| Prompt |
For every record below, repeat the text exactly and pass over any image.

| Exercise data |
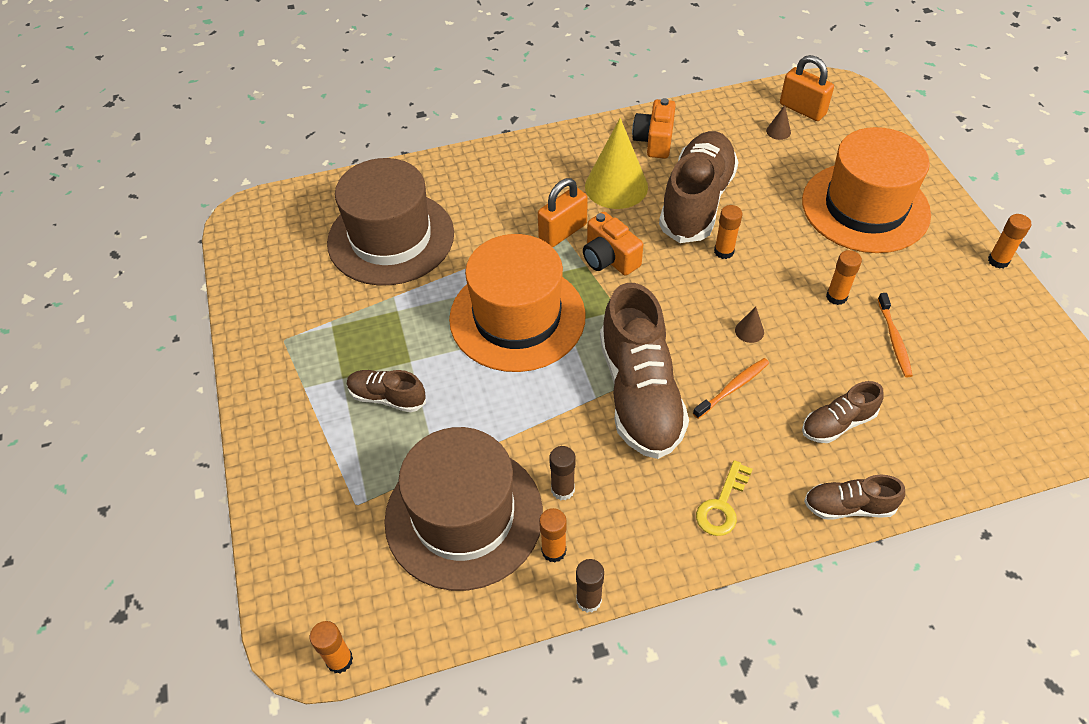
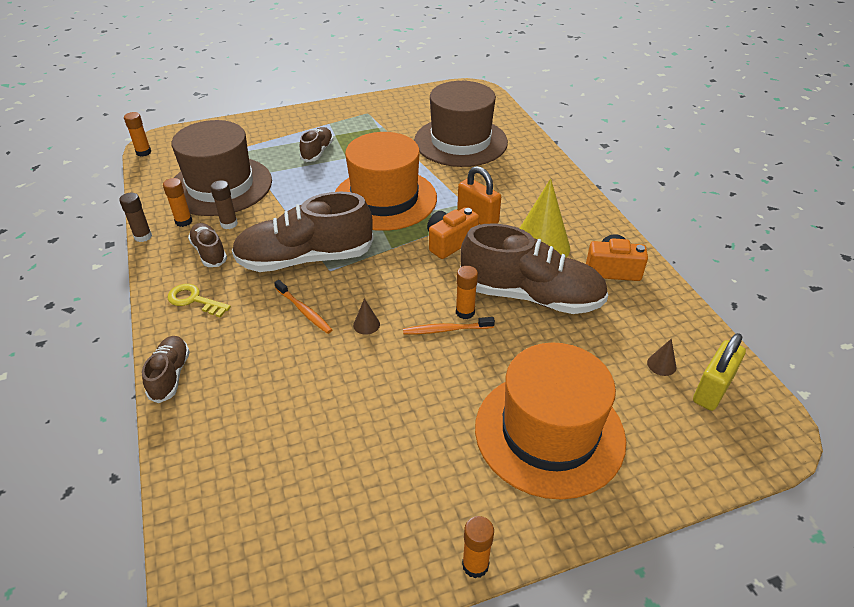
camera: 85 degrees right, 10 degrees down
(802, 109) = (712, 390): orange padlock -> yellow padlock
(836, 297) = (409, 391): orange glue stick -> none
(838, 423) = (255, 377): brown shoe -> brown shoe (209, 252)
(894, 339) = (350, 433): orange toothbrush -> orange toothbrush (446, 330)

| Response below |
camera: 85 degrees right, 10 degrees down
(802, 109) = (712, 390): orange padlock -> yellow padlock
(836, 297) = (409, 391): orange glue stick -> none
(838, 423) = (255, 377): brown shoe -> brown shoe (209, 252)
(894, 339) = (350, 433): orange toothbrush -> orange toothbrush (446, 330)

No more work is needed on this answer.